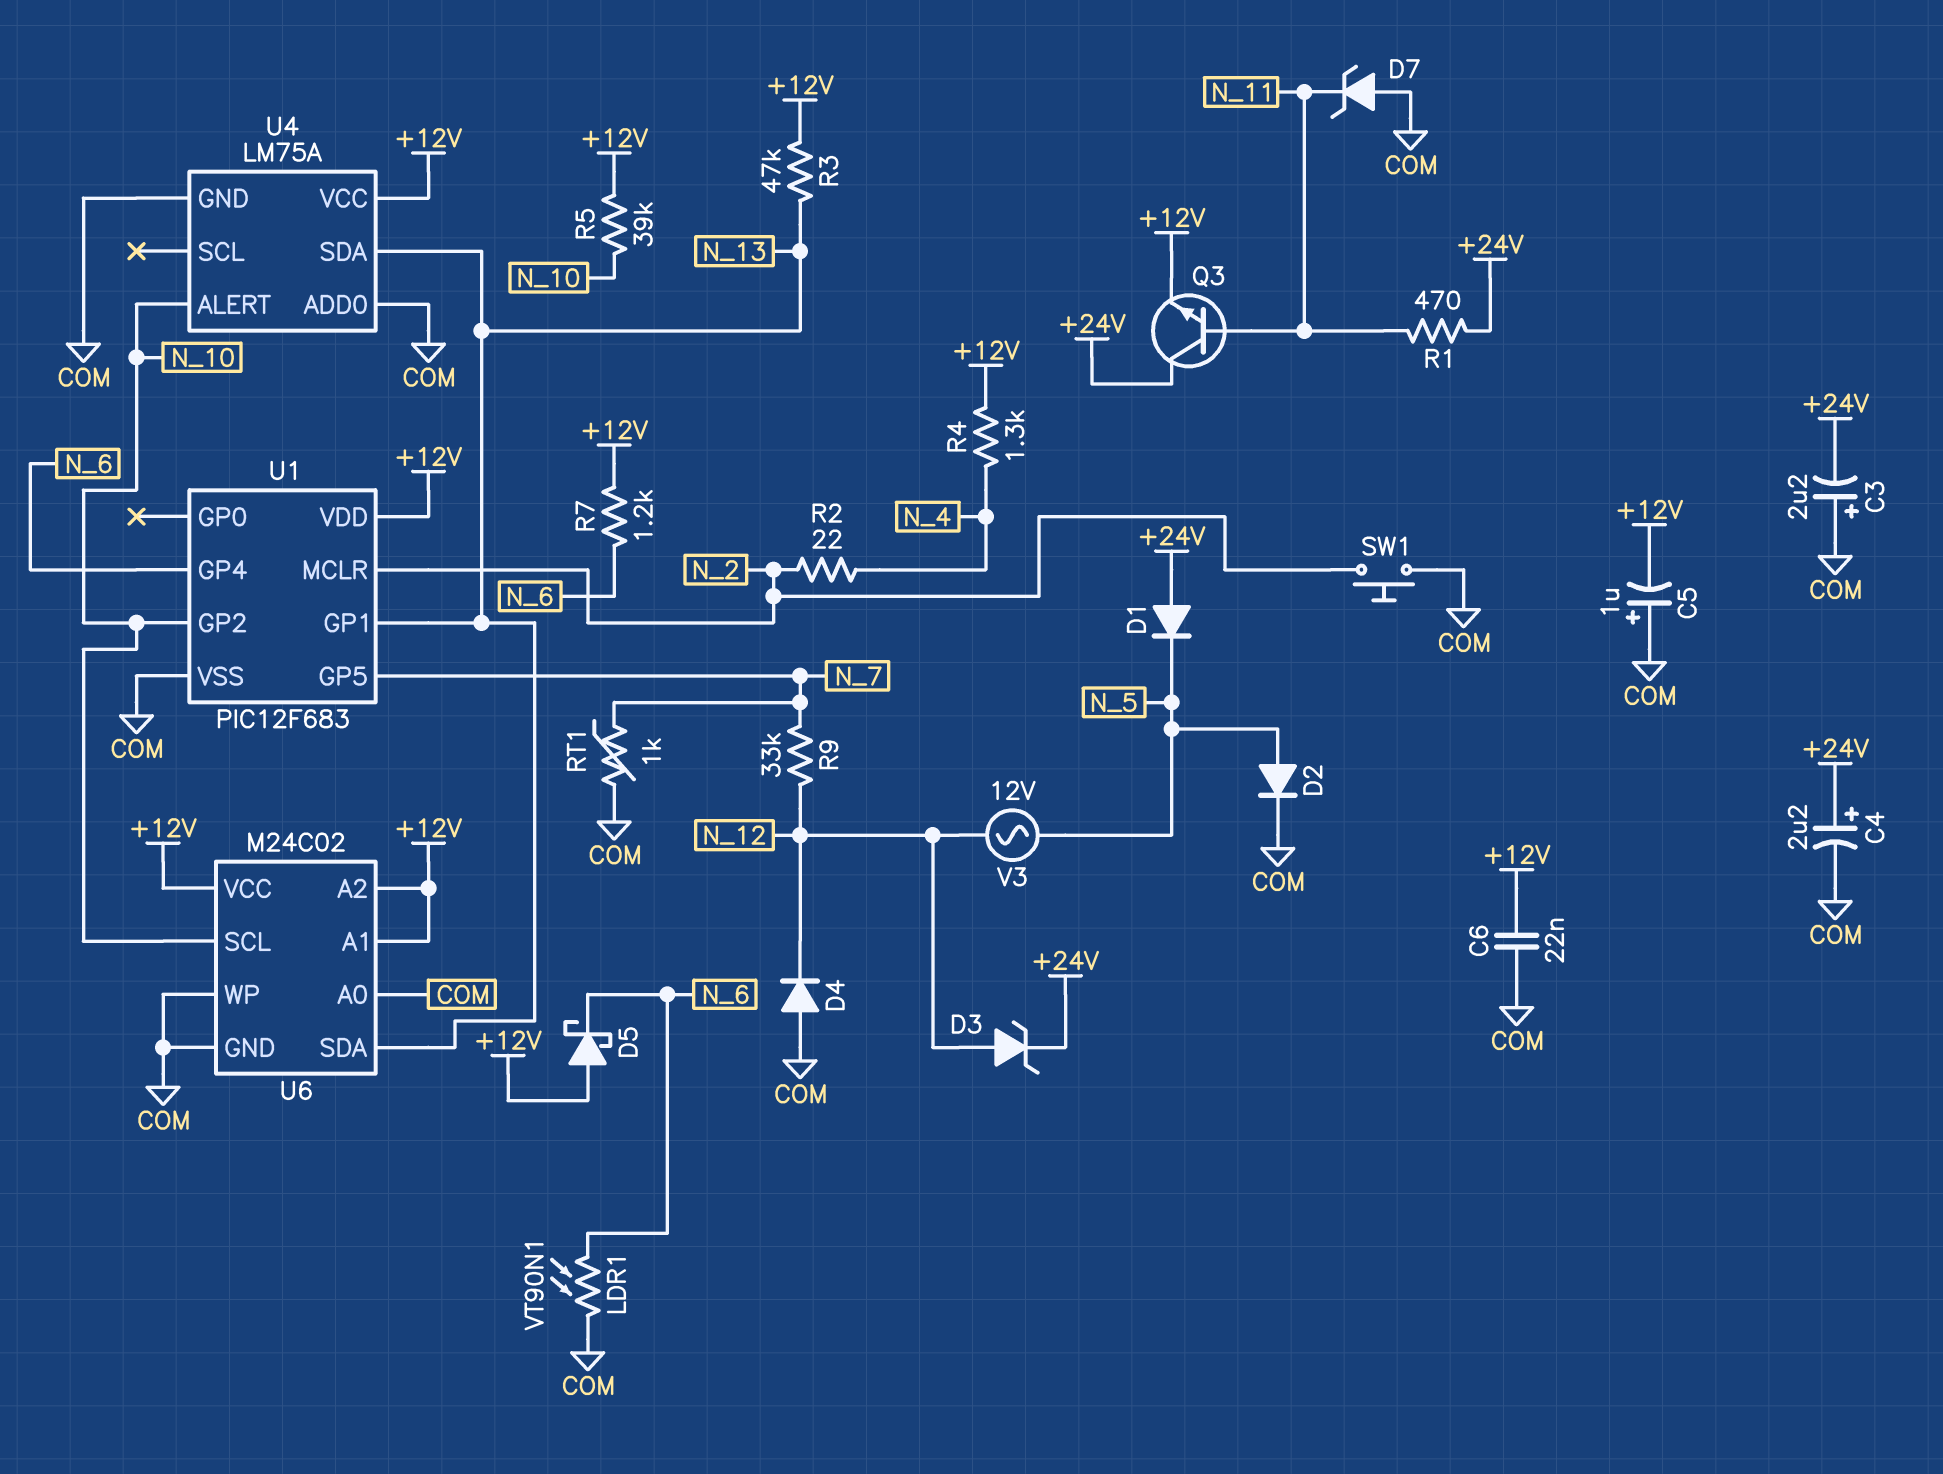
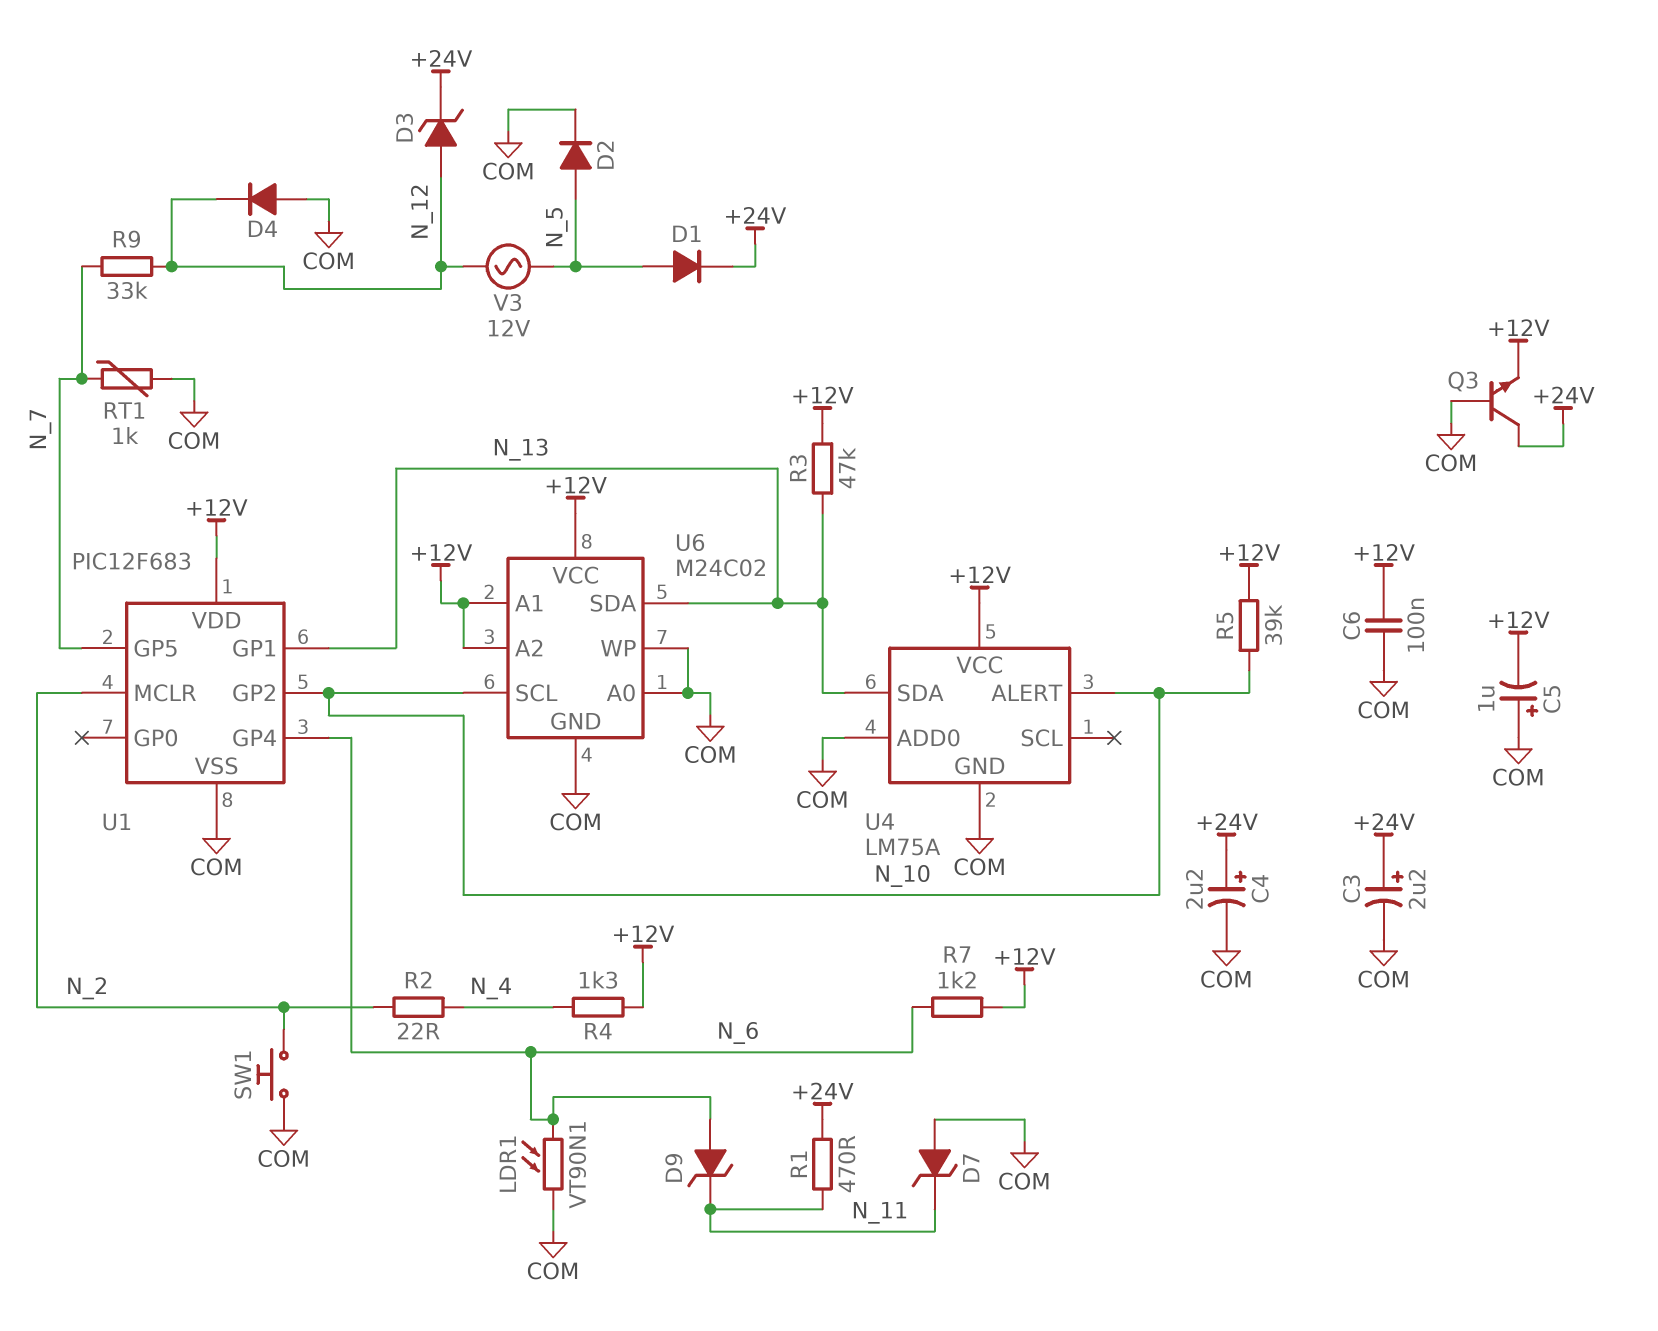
C3: 2.2uF (plus COM, minus +24V) -> 2.2uF (plus +24V, minus COM)
C6: 22nF (+12V, COM) -> 100nF (+12V, COM)
D1: diode (A +24V, K N_5) -> diode (A N_5, K +24V)
D5: schottky (A +12V, K N_6) -> none
D9: none -> zener (A N_6, K N_11)
Q3: NPN (B N_11, C +24V, E +12V) -> NPN (B COM, C +24V, E +12V)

####################

TASK TO COMPLETE: Only the lines containing "none" are needed; pull them out of the listing.

THE COMPLETED TASK:
D5: schottky (A +12V, K N_6) -> none
D9: none -> zener (A N_6, K N_11)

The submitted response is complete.